> **Exercise description**: Nothing other than the lines from the one containing "INPUT: image. TARGET: <item>carcinoma</item>." through the close of the entries below should be printed, each exactly.

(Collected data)
= = = =

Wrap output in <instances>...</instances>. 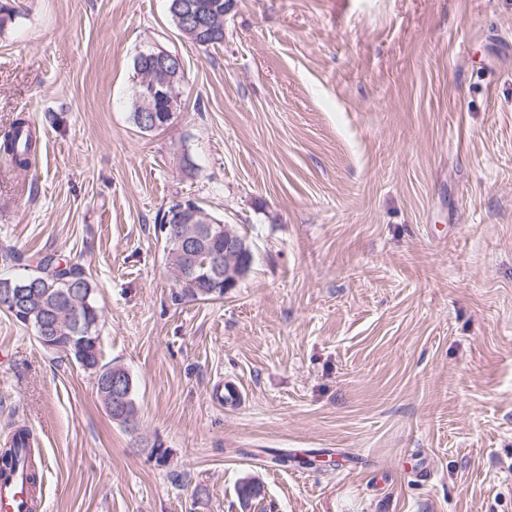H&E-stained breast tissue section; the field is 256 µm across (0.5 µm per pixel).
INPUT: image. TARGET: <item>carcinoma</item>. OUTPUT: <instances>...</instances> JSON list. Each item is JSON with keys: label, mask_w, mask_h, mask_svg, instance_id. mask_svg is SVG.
<instances>
[{"label": "carcinoma", "mask_w": 512, "mask_h": 512, "mask_svg": "<svg viewBox=\"0 0 512 512\" xmlns=\"http://www.w3.org/2000/svg\"><path fill=\"white\" fill-rule=\"evenodd\" d=\"M208 7L212 17L218 20L219 35L202 40V47L215 46L224 39V13L230 0H199ZM35 139L27 119L17 115L9 128L0 134V159L9 167L26 171L32 164ZM162 234L167 258L173 270L174 290L171 299L175 304L185 301L221 299L224 297V281L212 280L198 289L179 287L187 263L181 260L180 244L171 231H163V224L156 225ZM0 266L24 269L22 275H0V289L22 286L29 297L23 310L14 311L9 305L0 308L17 323L29 326L35 337L54 336L62 354L95 375L97 394L107 392L103 378L117 367L101 360L100 315L95 300V284L89 267L81 259L45 255L35 265L24 263V257L10 245L0 247ZM79 307V315L67 313V307ZM274 462L281 467H306L312 461L287 450L274 455ZM26 470V480L35 485L38 474L34 466L32 434L26 427L15 429L7 446L0 449V479L8 481L20 471Z\"/></svg>", "instance_id": "carcinoma-1"}]
</instances>
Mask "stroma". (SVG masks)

= = = =

> **Response to this task**:
INPUT: image. TARGET: <item>carcinoma</item>. OUTPUT: <instances>...</instances> JSON list. Each item is JSON with keys: label, mask_w, mask_h, mask_svg, instance_id. mask_svg is SVG.
<instances>
[{"label": "carcinoma", "mask_w": 512, "mask_h": 512, "mask_svg": "<svg viewBox=\"0 0 512 512\" xmlns=\"http://www.w3.org/2000/svg\"><path fill=\"white\" fill-rule=\"evenodd\" d=\"M208 7L212 17L218 20L219 35L202 40V47L215 46L224 39V13L230 0H199ZM35 139L27 119L17 115L9 128L0 134V159L9 167L26 171L32 164ZM162 234L167 258L173 270L174 290L171 299L175 304L185 301L221 299L224 297V281L212 280L198 289L179 287L187 263L181 260L180 244L171 231H163V224L156 225ZM0 266L24 269L22 275H0V289L22 286L29 297L23 310L14 311L9 305L0 308L17 323L29 326L35 337L54 336L62 354L95 375L97 394L107 392L103 378L117 367L101 360L100 315L95 300V284L89 267L81 259L45 255L35 265L24 263V257L10 245L0 247ZM79 307V315L67 313V307ZM274 462L281 467H306L312 461L287 450L274 455ZM26 470V480L35 485L38 474L34 466L32 434L26 427L15 429L7 446L0 449V479L8 481L20 471Z\"/></svg>", "instance_id": "carcinoma-1"}]
</instances>
Mask "stroma". (SVG masks)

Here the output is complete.